What is expected:
In the entries below, copy only the lines from the one that contains "recolor: nagakuk (orange)" through the last line, exactly, and omit any pictures.

[Excerpted records — start]

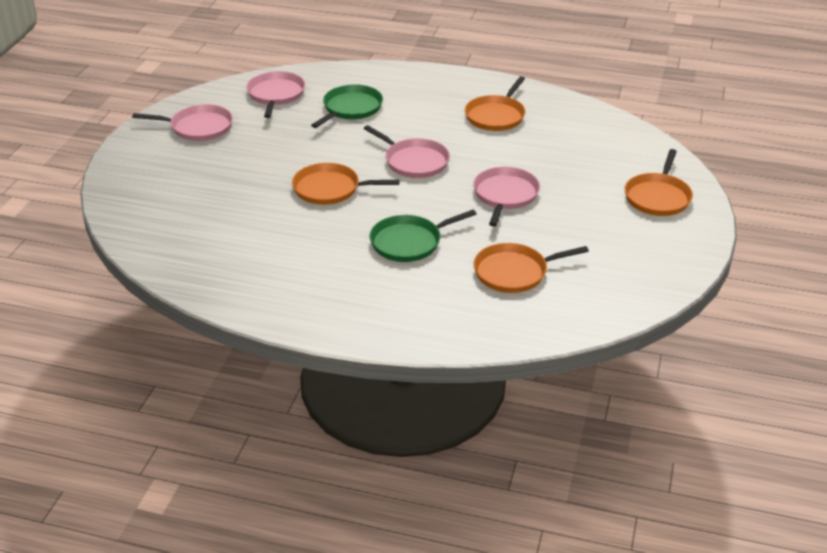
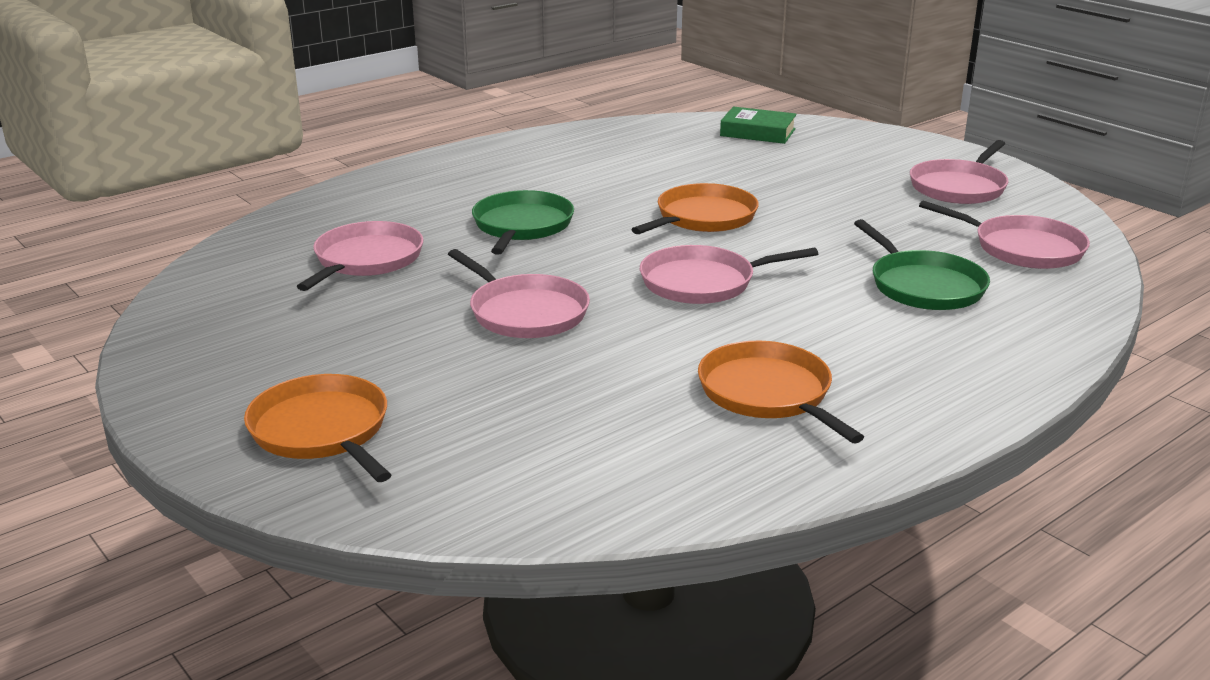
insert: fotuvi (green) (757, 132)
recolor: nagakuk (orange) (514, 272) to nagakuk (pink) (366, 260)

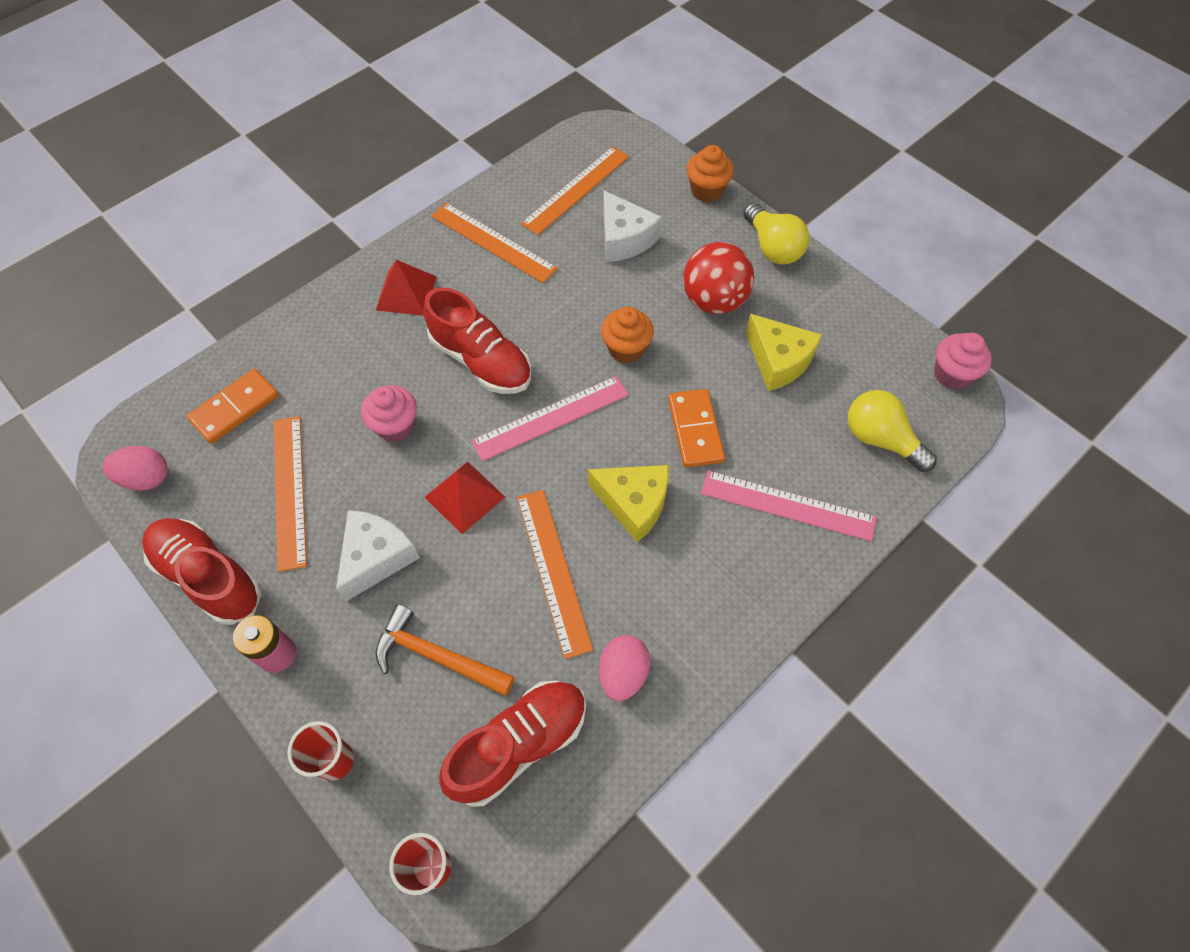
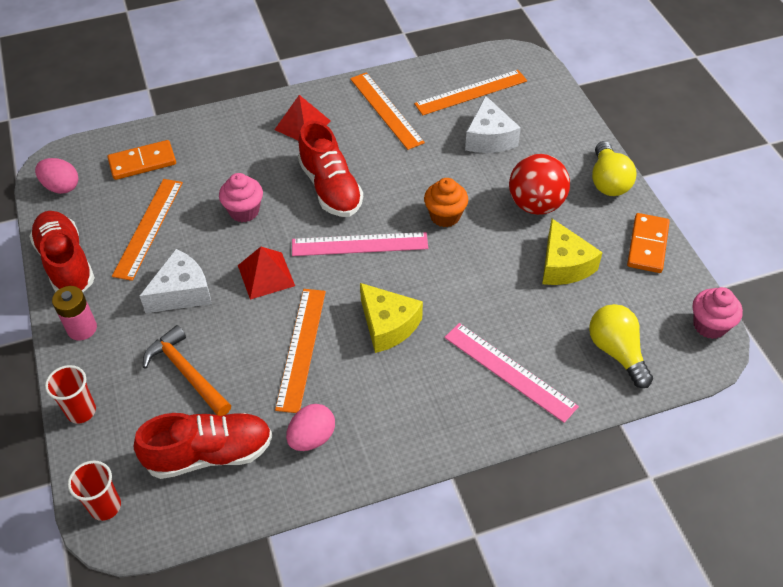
delete: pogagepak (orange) (706, 190)
move: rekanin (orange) (695, 430) to (647, 245)

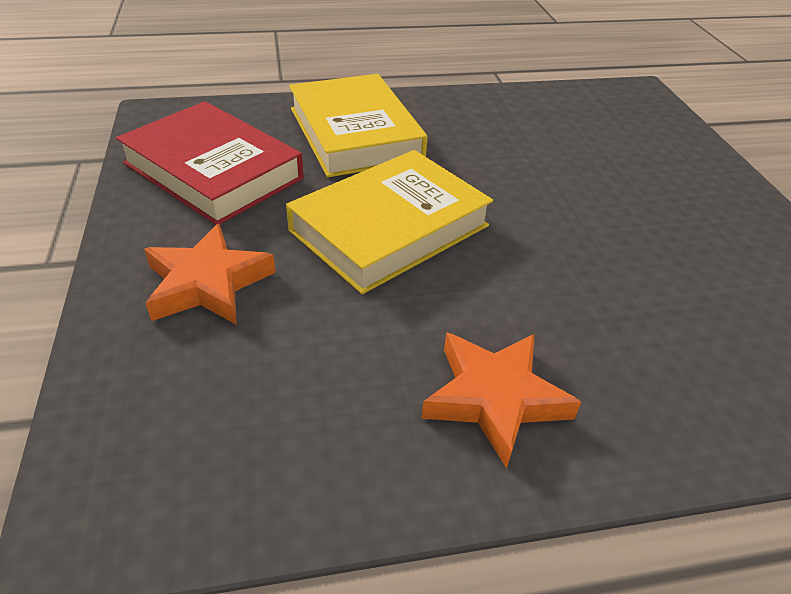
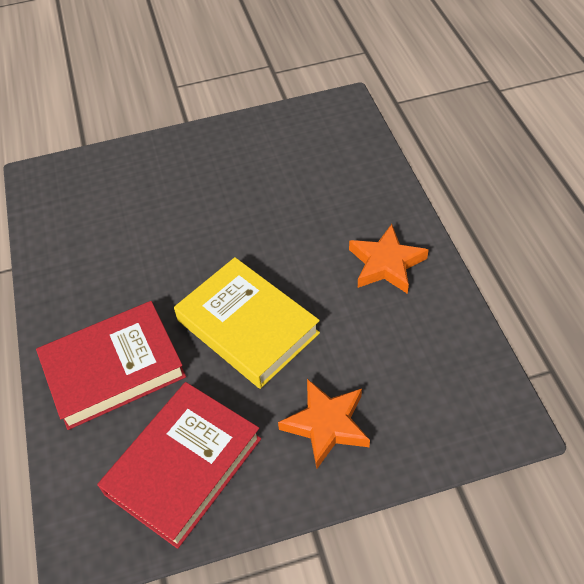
recolor: fotuvi (yellow) (355, 133) to fotuvi (red) (113, 368)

[Excerpted records — finish]

Completed task:
recolor: nagakuk (orange) (514, 272) to nagakuk (pink) (366, 260)

delete: pogagepak (orange) (706, 190)
move: rekanin (orange) (695, 430) to (647, 245)

recolor: fotuvi (yellow) (355, 133) to fotuvi (red) (113, 368)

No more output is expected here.